Everything in the listing below from the line containing "camera: 155 degrees left, 0 degrees up" through the line containing "green cup [639,101,688,168]" must be repeated exactly; the remaining lines are not wanted.

◆ SUPPLIED INFORMATION
····················

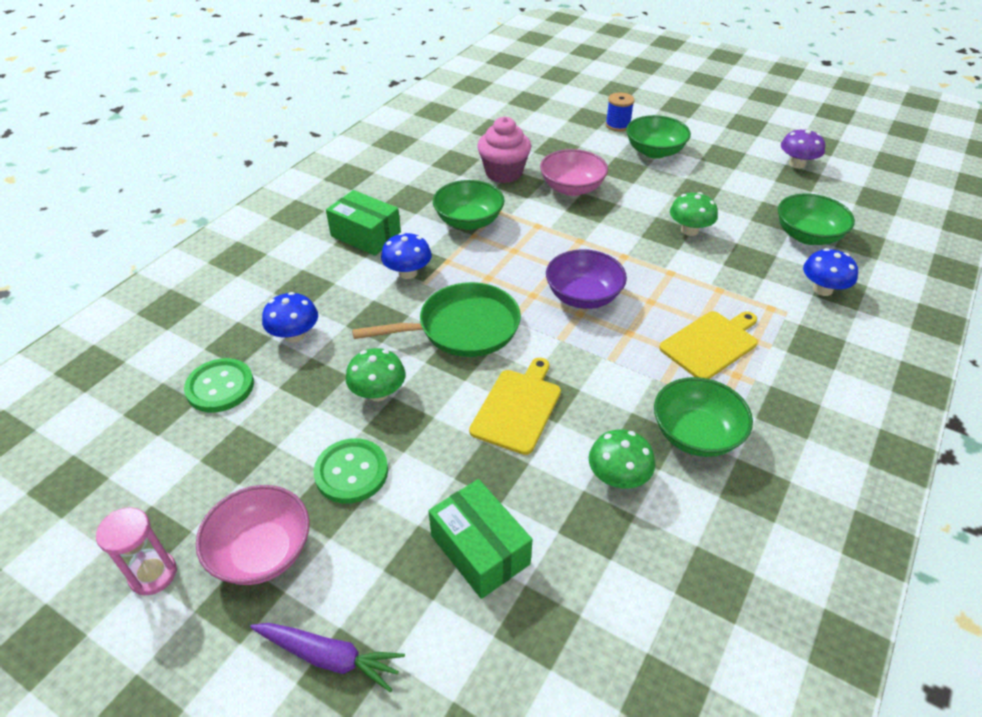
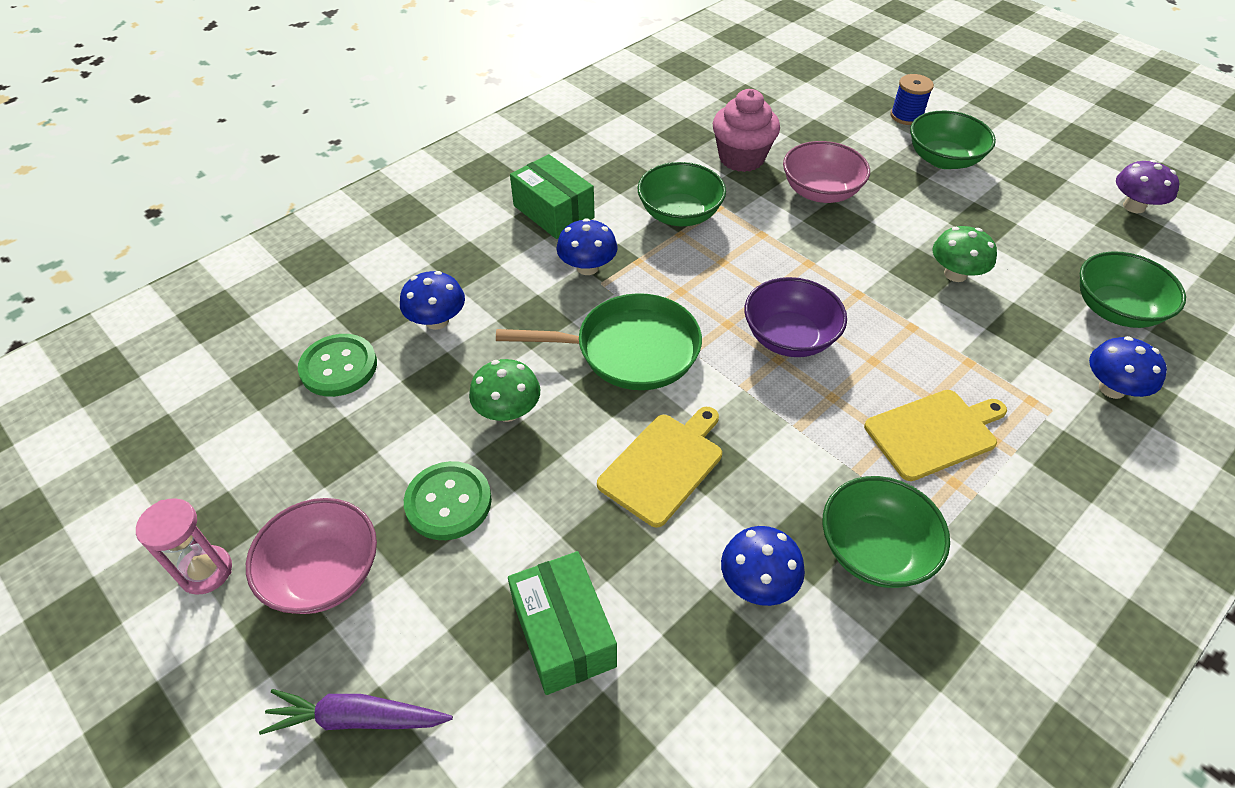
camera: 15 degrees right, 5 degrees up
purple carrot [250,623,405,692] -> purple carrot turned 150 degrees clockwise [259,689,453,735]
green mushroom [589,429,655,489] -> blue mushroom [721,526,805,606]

····················

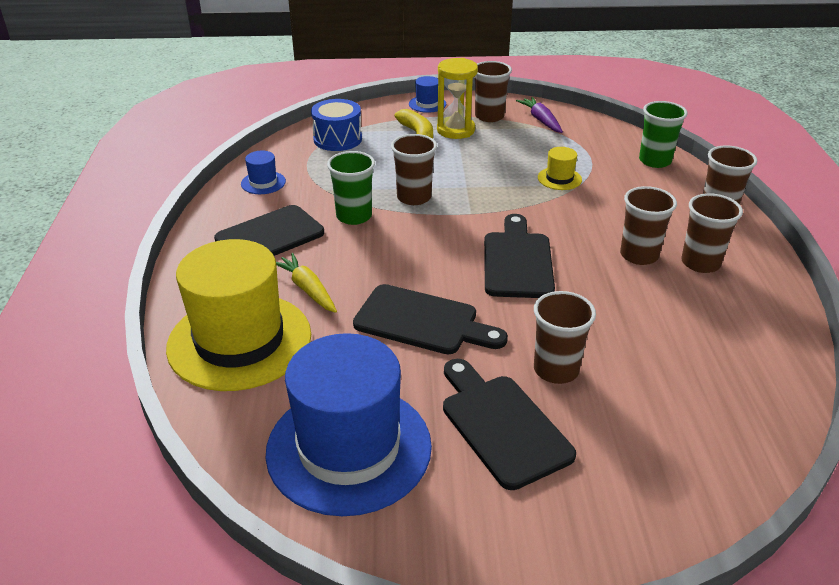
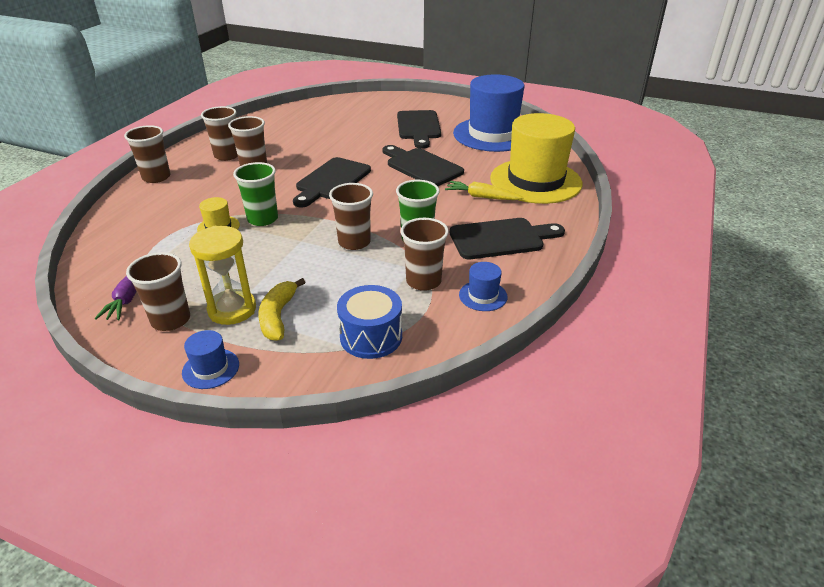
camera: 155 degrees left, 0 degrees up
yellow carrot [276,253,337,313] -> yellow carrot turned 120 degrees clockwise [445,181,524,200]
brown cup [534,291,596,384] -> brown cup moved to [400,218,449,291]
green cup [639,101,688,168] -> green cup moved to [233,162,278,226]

····················

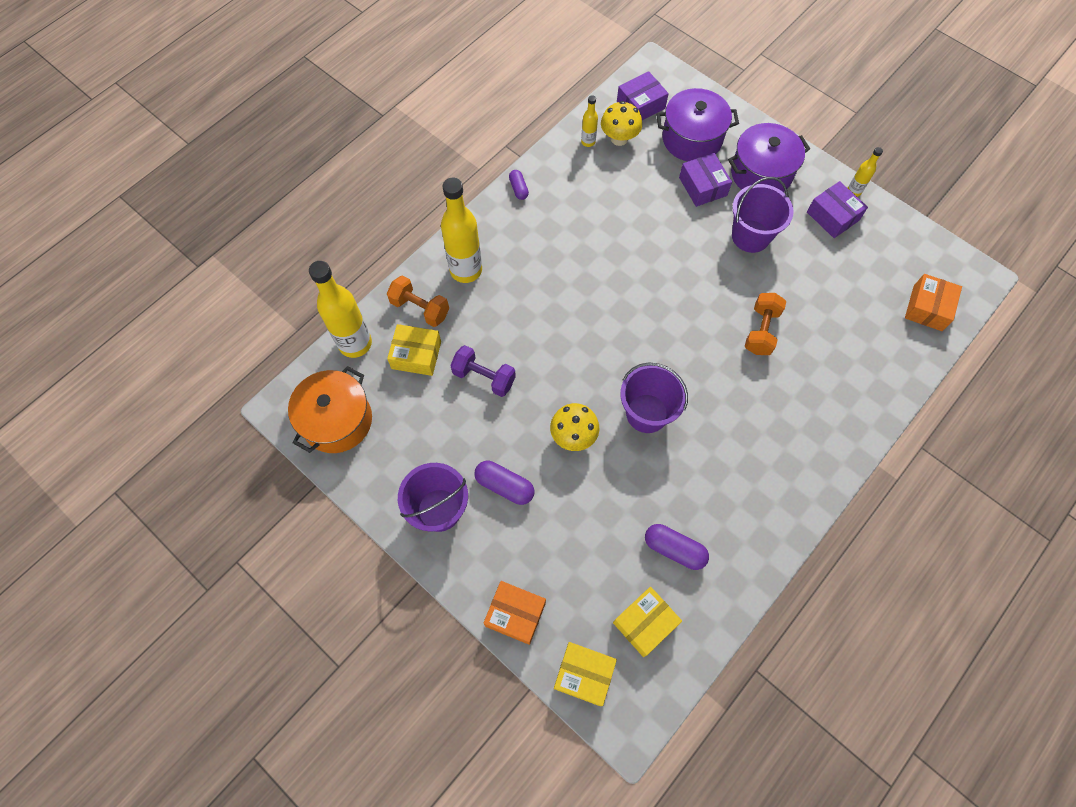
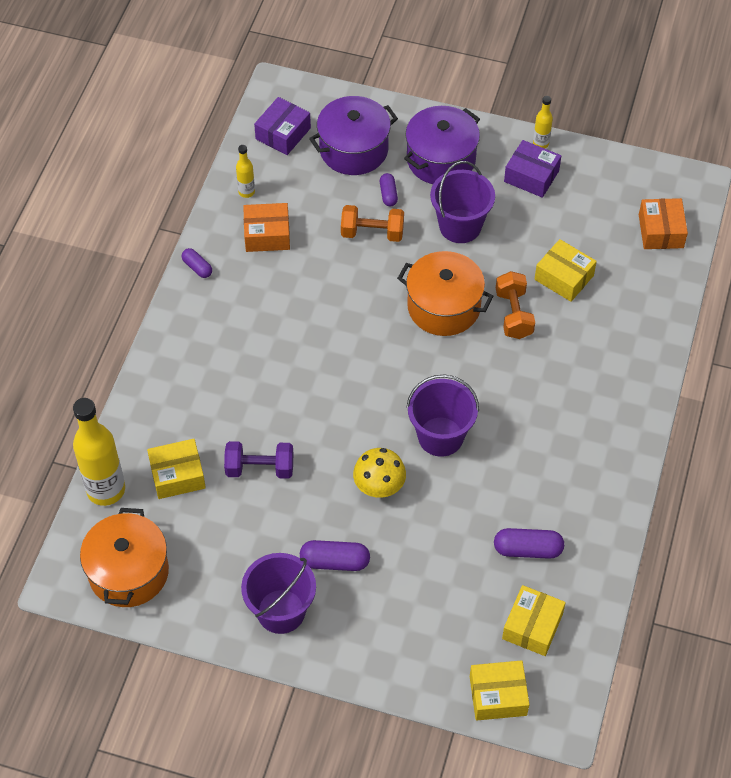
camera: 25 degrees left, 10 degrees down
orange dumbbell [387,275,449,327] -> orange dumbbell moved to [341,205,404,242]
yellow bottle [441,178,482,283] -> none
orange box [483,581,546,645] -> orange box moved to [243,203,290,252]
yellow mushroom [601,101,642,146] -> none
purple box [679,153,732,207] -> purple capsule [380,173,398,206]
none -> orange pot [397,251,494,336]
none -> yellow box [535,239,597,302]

····················

◆ YOUR SOLUTION
camera: 155 degrees left, 0 degrees up
yellow carrot [276,253,337,313] -> yellow carrot turned 120 degrees clockwise [445,181,524,200]
brown cup [534,291,596,384] -> brown cup moved to [400,218,449,291]
green cup [639,101,688,168] -> green cup moved to [233,162,278,226]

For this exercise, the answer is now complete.